[Scene edit records]

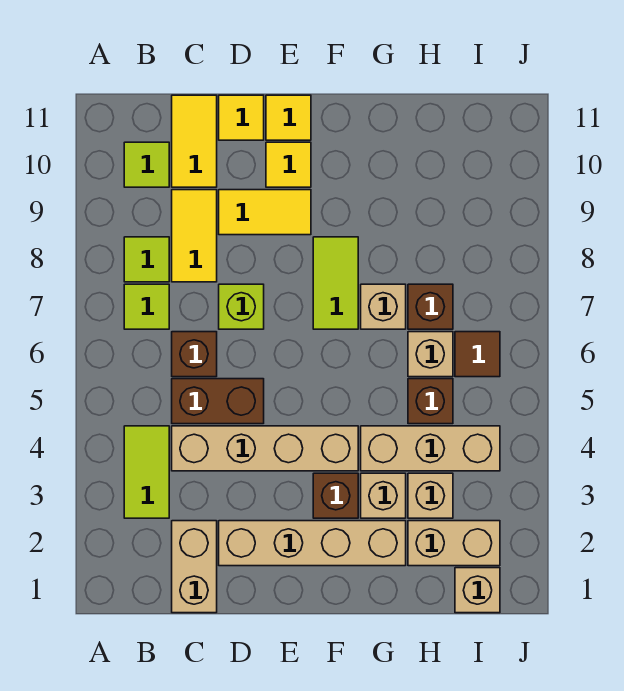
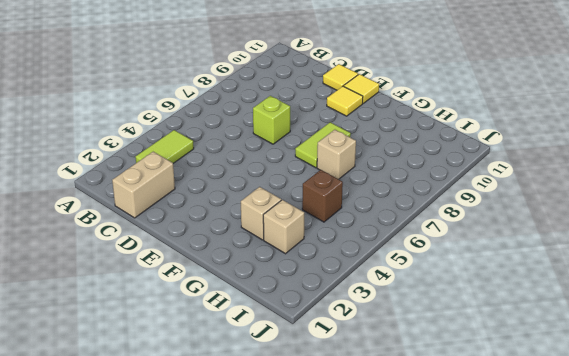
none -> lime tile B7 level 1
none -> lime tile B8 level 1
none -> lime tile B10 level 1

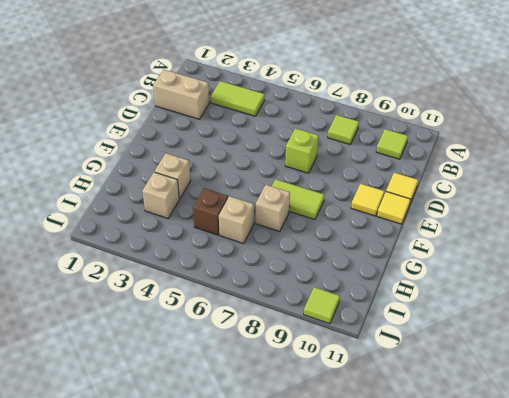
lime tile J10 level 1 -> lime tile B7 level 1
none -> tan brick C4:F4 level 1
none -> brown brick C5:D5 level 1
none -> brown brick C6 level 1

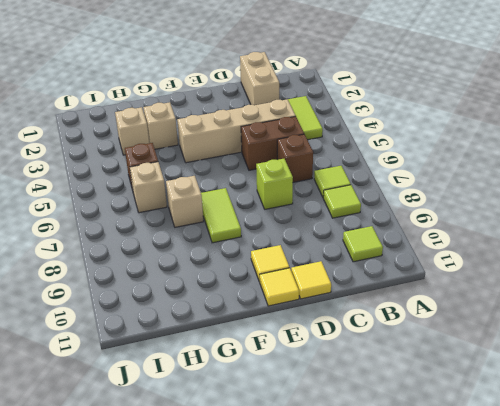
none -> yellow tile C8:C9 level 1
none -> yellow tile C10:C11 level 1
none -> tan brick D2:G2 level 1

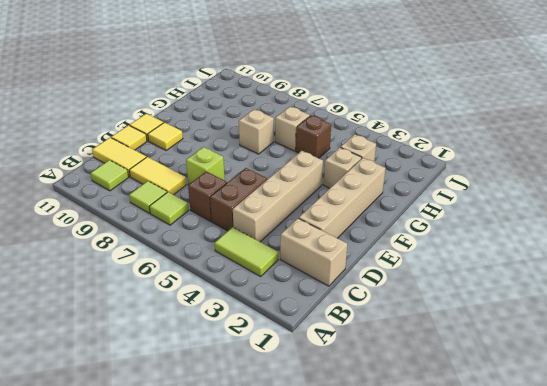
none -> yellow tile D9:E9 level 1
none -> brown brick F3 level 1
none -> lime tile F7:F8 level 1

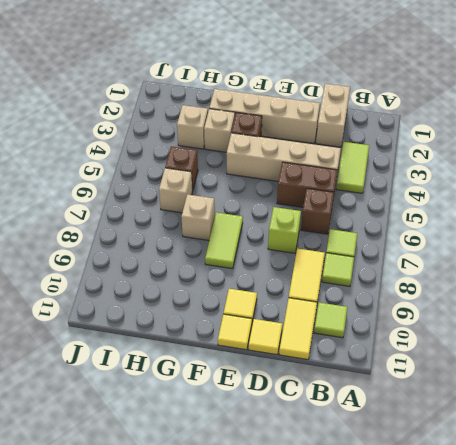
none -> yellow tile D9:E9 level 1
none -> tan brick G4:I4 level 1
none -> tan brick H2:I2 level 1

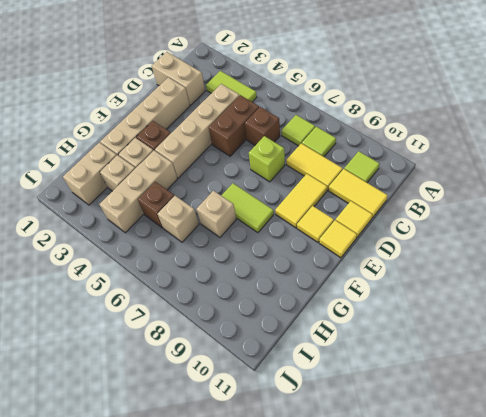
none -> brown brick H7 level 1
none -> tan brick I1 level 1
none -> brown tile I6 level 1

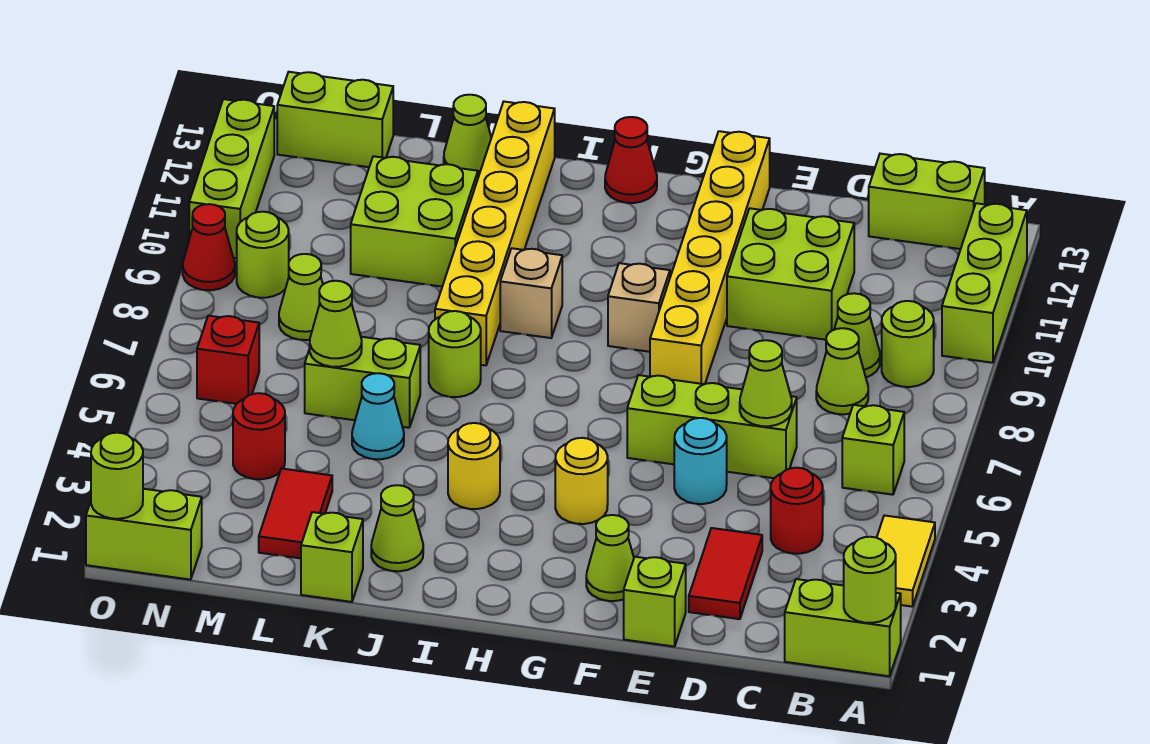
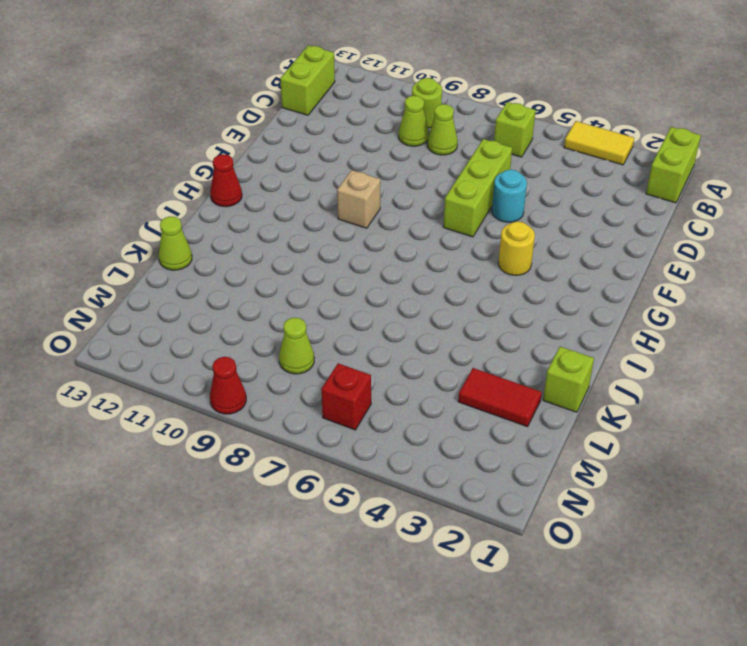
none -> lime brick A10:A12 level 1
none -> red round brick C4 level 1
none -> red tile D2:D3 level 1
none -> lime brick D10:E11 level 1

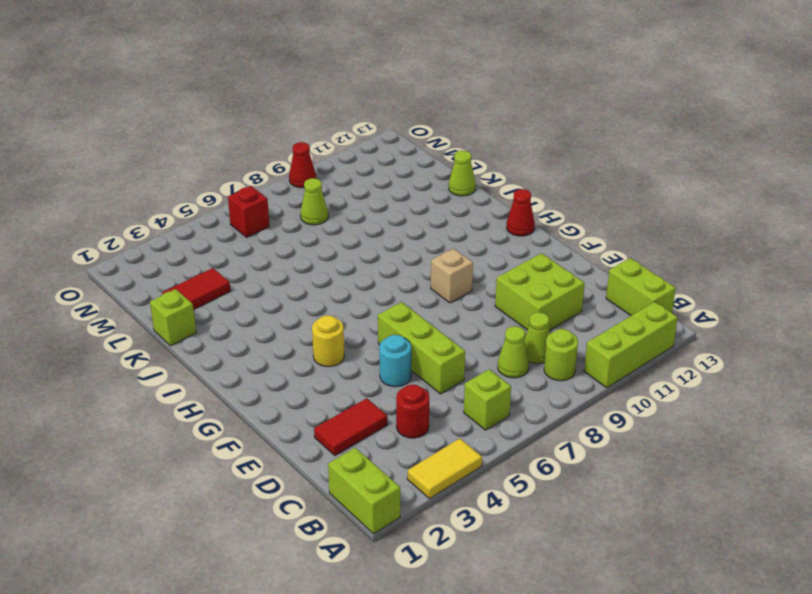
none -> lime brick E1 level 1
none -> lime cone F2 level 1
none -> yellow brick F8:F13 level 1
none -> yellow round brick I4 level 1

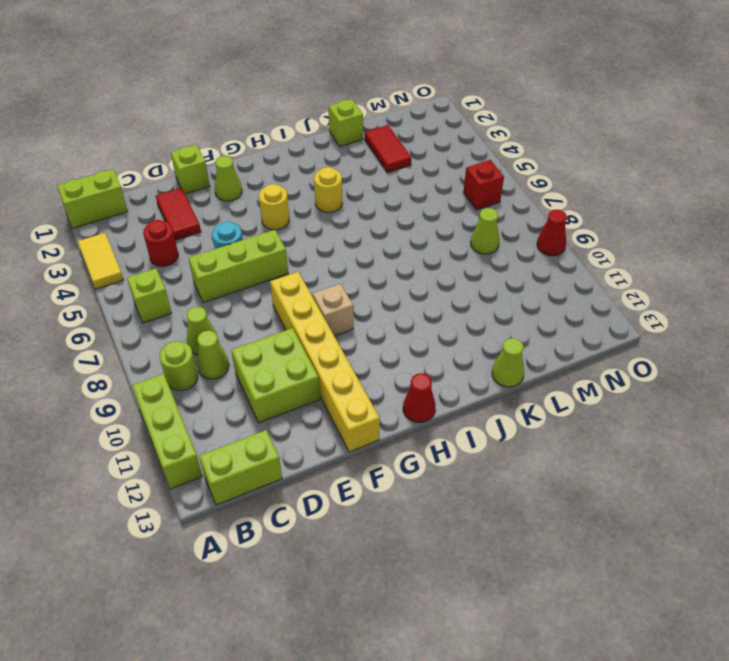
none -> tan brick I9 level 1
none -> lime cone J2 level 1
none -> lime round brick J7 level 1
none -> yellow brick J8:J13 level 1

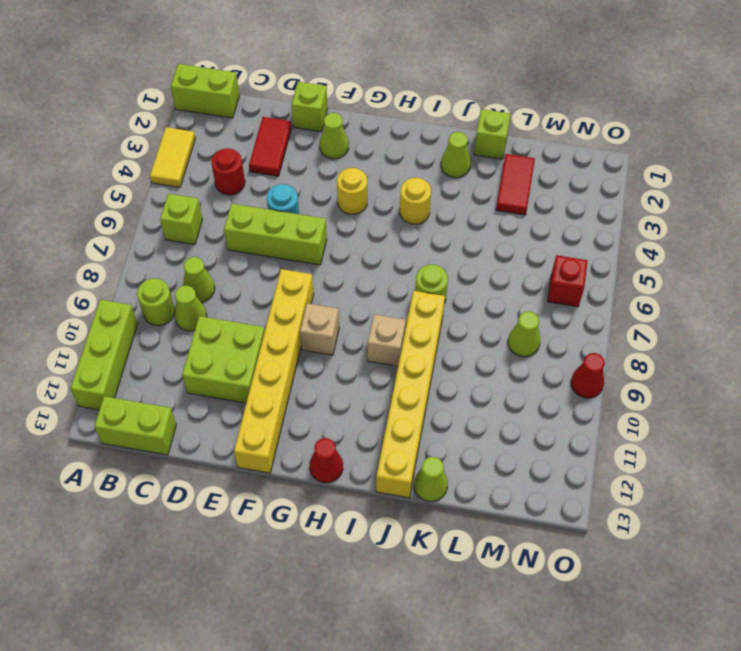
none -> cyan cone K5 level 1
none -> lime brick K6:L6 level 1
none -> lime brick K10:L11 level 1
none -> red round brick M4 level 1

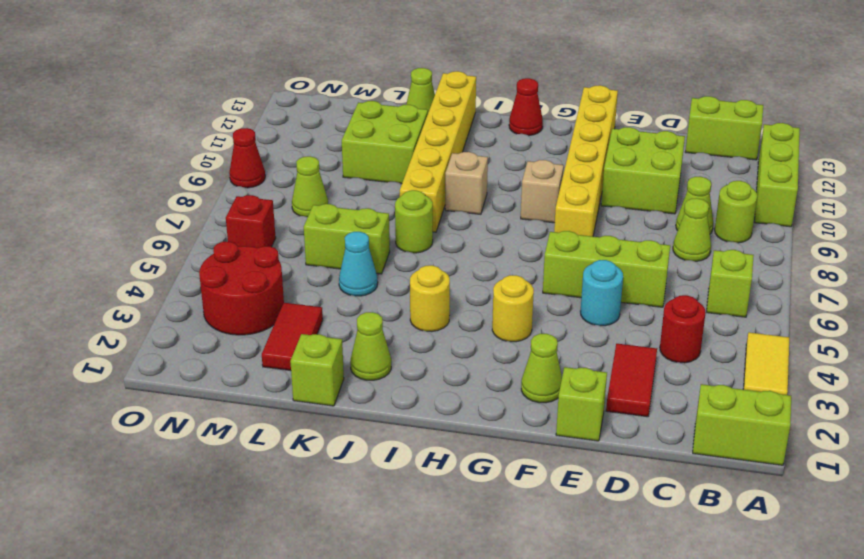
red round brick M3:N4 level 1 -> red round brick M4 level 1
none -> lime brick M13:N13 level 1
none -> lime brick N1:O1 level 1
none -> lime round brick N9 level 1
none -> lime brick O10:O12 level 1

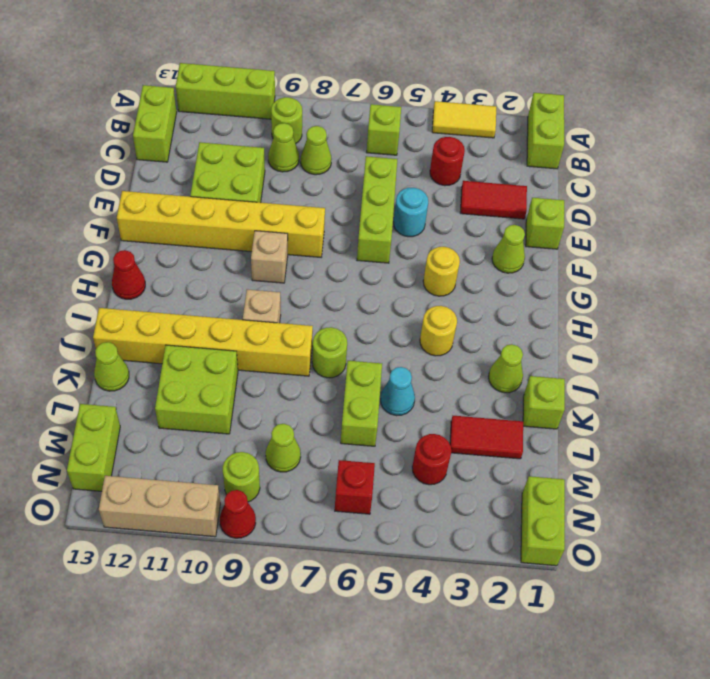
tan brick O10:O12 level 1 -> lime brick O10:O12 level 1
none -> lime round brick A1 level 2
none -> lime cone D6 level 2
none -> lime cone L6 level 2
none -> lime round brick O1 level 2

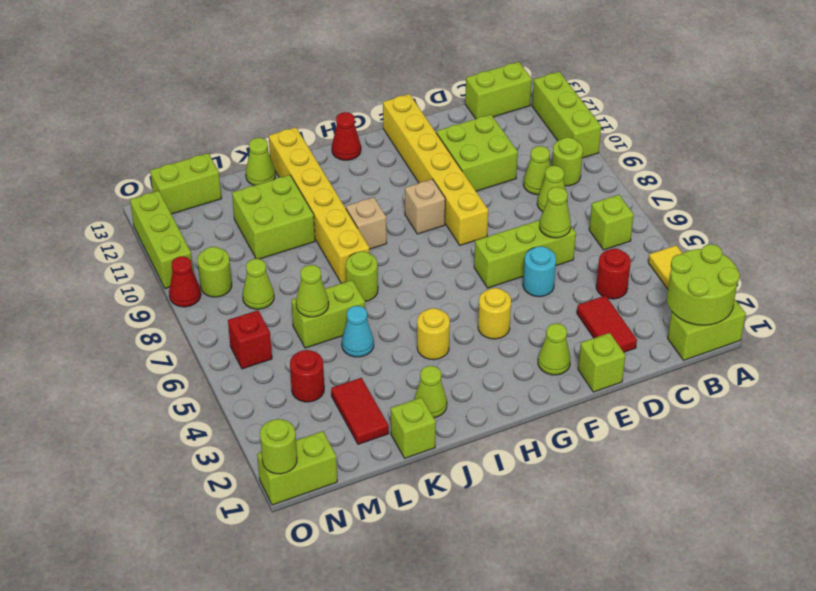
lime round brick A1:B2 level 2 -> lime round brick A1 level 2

* Problem requirements *
The output must match, line for line, the span from the line containing "none -> brown brick C5:D5 level 1" through the end of the data, with the pictures removed.

* Answer section *
none -> brown brick C5:D5 level 1
none -> brown brick C6 level 1

none -> yellow tile C8:C9 level 1
none -> yellow tile C10:C11 level 1
none -> tan brick D2:G2 level 1

none -> yellow tile D9:E9 level 1
none -> brown brick F3 level 1
none -> lime tile F7:F8 level 1

none -> yellow tile D9:E9 level 1
none -> tan brick G4:I4 level 1
none -> tan brick H2:I2 level 1

none -> brown brick H7 level 1
none -> tan brick I1 level 1
none -> brown tile I6 level 1

none -> lime brick A10:A12 level 1
none -> red round brick C4 level 1
none -> red tile D2:D3 level 1
none -> lime brick D10:E11 level 1

none -> lime brick E1 level 1
none -> lime cone F2 level 1
none -> yellow brick F8:F13 level 1
none -> yellow round brick I4 level 1

none -> tan brick I9 level 1
none -> lime cone J2 level 1
none -> lime round brick J7 level 1
none -> yellow brick J8:J13 level 1

none -> cyan cone K5 level 1
none -> lime brick K6:L6 level 1
none -> lime brick K10:L11 level 1
none -> red round brick M4 level 1

red round brick M3:N4 level 1 -> red round brick M4 level 1
none -> lime brick M13:N13 level 1
none -> lime brick N1:O1 level 1
none -> lime round brick N9 level 1
none -> lime brick O10:O12 level 1

tan brick O10:O12 level 1 -> lime brick O10:O12 level 1
none -> lime round brick A1 level 2
none -> lime cone D6 level 2
none -> lime cone L6 level 2
none -> lime round brick O1 level 2

lime round brick A1:B2 level 2 -> lime round brick A1 level 2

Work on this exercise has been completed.